BRIEF – Starting from the line containing "Wrap output in", write out every remaining line exactly, the last one included.

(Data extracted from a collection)
--- Start ---

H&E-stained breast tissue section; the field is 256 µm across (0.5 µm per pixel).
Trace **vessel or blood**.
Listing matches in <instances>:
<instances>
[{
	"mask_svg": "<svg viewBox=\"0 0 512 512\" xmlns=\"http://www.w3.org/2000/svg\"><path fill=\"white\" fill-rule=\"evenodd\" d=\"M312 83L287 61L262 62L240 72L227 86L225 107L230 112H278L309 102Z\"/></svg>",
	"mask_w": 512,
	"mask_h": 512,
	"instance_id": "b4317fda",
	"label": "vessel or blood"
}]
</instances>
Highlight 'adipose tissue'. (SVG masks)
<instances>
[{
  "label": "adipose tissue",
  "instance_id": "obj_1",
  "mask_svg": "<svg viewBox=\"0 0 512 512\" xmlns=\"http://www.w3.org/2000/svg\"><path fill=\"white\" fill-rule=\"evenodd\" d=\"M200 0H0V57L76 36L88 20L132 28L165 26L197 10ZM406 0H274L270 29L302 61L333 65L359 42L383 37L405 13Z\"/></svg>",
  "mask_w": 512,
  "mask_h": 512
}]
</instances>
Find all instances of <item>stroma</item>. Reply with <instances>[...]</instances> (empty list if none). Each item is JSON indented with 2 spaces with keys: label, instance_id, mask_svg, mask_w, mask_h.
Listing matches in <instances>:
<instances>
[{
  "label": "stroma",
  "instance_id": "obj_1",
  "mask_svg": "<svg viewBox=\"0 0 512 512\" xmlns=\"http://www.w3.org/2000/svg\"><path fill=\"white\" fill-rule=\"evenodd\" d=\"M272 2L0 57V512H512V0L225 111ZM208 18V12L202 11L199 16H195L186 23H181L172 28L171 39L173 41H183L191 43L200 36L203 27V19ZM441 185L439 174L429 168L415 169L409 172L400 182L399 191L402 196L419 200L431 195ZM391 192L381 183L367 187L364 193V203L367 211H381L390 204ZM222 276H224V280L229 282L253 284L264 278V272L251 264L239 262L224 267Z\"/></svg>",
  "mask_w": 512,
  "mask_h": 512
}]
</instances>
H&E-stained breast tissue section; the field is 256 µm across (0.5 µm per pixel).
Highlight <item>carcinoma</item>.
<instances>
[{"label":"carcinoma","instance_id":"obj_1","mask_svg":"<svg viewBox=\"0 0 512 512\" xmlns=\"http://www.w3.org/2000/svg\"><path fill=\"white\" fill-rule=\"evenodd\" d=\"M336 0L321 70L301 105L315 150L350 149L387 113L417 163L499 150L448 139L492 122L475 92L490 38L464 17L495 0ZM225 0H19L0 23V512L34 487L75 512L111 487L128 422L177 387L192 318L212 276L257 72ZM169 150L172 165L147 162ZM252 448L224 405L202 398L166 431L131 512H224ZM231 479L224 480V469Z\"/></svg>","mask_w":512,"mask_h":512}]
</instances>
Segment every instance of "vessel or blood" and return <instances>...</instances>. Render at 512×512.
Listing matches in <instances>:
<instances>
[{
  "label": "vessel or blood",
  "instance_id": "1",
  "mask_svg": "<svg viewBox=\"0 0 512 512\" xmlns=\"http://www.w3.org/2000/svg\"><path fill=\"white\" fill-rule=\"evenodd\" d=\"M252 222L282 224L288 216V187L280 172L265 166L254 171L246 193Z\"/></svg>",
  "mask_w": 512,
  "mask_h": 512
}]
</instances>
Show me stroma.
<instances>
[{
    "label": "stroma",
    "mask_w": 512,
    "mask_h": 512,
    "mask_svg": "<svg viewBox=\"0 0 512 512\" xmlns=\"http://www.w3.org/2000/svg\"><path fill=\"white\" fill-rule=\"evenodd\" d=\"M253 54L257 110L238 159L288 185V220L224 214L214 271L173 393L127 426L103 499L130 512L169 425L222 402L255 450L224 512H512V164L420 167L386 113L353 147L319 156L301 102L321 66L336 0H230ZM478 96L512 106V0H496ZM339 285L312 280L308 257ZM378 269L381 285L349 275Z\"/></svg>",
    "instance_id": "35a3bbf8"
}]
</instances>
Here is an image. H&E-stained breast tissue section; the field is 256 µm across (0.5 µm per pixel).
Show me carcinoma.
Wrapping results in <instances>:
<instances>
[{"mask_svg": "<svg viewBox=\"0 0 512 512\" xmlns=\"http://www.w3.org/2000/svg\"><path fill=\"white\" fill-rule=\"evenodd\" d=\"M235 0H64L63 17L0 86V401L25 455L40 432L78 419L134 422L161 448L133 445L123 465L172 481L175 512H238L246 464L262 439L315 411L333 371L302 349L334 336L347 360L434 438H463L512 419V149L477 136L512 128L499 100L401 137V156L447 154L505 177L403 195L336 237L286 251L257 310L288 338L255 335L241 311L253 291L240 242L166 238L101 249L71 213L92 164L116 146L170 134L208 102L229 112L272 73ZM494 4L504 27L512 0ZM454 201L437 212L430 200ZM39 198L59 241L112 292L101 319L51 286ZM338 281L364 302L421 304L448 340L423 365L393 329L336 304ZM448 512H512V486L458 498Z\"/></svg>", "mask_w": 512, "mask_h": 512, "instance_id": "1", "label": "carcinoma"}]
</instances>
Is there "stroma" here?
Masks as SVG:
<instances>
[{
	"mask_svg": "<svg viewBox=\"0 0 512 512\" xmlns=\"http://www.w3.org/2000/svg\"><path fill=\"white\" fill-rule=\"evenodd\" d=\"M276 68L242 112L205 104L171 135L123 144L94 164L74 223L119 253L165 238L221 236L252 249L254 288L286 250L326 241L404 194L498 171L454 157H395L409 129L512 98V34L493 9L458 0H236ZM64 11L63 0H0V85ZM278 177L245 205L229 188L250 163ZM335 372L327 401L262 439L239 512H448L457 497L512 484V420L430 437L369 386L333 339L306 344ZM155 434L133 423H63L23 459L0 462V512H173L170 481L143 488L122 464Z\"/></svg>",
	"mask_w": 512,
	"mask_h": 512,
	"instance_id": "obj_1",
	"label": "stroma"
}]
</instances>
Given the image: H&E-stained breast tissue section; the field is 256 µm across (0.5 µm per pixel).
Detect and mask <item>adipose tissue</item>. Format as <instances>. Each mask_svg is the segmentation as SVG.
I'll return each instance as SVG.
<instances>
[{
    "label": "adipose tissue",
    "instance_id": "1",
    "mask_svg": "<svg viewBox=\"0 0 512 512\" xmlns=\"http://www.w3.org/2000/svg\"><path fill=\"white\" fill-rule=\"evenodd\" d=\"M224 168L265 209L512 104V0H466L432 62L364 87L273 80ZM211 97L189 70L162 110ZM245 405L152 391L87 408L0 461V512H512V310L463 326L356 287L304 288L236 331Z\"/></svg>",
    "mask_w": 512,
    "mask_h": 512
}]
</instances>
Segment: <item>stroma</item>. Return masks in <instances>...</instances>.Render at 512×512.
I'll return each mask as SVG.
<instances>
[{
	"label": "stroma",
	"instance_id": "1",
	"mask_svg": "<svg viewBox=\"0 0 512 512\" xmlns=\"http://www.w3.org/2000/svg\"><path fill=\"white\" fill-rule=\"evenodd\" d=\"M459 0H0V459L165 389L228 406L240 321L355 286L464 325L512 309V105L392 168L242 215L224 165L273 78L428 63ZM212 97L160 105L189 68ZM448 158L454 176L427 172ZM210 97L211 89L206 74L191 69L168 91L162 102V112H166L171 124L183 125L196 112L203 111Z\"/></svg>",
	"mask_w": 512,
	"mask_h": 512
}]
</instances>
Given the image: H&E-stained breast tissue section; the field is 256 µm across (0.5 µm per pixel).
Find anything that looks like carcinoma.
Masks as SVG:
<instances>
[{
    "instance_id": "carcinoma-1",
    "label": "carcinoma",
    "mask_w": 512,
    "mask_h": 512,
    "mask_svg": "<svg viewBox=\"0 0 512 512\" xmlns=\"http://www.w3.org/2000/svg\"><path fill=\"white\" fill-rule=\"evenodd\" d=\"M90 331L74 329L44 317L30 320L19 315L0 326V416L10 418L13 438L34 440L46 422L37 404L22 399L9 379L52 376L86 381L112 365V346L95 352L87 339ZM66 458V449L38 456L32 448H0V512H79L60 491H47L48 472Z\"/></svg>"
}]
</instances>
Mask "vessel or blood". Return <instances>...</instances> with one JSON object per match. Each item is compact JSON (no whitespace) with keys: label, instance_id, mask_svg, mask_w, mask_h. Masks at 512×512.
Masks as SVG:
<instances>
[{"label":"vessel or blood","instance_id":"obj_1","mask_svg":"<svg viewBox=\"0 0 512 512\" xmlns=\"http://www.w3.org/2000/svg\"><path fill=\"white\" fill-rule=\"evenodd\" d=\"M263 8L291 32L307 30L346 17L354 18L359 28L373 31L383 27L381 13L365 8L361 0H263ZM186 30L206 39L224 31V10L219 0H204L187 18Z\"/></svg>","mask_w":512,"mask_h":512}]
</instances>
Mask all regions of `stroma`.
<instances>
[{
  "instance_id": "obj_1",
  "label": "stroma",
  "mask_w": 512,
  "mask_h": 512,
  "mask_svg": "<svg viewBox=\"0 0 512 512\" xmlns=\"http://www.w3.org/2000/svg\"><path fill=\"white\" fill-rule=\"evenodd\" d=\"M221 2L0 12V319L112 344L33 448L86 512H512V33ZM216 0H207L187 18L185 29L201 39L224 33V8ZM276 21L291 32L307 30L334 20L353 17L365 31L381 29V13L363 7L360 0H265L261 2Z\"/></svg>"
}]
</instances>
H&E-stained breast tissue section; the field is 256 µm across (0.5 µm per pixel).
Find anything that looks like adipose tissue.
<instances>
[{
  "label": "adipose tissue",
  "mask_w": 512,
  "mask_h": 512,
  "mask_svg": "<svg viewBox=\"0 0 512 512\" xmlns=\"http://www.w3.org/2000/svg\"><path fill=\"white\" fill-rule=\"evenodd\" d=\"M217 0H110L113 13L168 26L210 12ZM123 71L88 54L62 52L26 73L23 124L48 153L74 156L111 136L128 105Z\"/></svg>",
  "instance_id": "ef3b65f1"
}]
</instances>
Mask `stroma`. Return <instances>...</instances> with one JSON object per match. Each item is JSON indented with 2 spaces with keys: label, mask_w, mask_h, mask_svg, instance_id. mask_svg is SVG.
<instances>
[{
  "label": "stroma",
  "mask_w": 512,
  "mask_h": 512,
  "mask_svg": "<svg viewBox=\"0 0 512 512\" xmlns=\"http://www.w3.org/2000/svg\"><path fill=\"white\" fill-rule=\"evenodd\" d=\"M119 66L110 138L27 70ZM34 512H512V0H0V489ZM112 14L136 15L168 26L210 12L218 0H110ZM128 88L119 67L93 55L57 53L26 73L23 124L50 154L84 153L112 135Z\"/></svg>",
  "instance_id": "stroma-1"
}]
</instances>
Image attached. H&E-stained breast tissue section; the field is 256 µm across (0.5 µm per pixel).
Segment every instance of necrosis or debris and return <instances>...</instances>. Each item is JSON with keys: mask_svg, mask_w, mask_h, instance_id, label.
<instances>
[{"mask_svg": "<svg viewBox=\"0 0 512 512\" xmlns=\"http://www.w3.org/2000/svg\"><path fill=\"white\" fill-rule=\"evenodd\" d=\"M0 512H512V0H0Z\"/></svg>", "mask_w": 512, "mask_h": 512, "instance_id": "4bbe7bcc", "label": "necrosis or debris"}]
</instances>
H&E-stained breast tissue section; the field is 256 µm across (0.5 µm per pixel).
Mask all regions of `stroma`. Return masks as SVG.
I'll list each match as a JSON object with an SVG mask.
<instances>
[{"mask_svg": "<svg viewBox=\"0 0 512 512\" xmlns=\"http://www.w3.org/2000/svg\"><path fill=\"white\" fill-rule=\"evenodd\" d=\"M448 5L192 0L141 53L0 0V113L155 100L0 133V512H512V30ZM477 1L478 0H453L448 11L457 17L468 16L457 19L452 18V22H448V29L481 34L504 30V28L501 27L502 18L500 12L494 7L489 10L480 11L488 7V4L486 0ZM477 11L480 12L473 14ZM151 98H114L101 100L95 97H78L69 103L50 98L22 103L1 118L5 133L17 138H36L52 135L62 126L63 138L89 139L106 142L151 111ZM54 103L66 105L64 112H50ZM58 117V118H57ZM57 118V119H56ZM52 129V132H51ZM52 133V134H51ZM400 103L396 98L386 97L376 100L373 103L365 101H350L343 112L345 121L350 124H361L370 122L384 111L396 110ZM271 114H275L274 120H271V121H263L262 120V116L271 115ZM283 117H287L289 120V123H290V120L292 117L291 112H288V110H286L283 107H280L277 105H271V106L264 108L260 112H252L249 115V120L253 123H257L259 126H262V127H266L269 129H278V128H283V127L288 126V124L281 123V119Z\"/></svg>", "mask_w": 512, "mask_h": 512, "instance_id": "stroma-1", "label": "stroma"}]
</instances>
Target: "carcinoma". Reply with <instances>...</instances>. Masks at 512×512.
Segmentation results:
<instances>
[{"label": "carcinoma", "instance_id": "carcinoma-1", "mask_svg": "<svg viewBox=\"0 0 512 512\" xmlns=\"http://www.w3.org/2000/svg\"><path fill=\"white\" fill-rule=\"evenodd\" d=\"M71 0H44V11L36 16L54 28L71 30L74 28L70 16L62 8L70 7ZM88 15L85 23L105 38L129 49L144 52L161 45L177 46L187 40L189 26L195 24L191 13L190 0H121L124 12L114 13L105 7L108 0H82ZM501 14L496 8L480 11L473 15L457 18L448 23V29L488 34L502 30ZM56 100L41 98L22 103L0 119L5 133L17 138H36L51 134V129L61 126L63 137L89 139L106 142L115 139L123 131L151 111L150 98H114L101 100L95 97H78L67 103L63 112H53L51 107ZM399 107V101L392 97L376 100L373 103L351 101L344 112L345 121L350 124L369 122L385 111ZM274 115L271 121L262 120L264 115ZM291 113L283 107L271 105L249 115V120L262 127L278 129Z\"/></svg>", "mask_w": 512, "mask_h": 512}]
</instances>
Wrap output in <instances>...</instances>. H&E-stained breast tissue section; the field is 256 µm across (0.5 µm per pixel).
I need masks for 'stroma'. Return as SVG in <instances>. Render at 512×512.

--- End ---

EXPECTED ANSWER –
Wrap output in <instances>...</instances>. H&E-stained breast tissue section; the field is 256 µm across (0.5 µm per pixel).
I need masks for 'stroma'. Return as SVG in <instances>. Render at 512×512.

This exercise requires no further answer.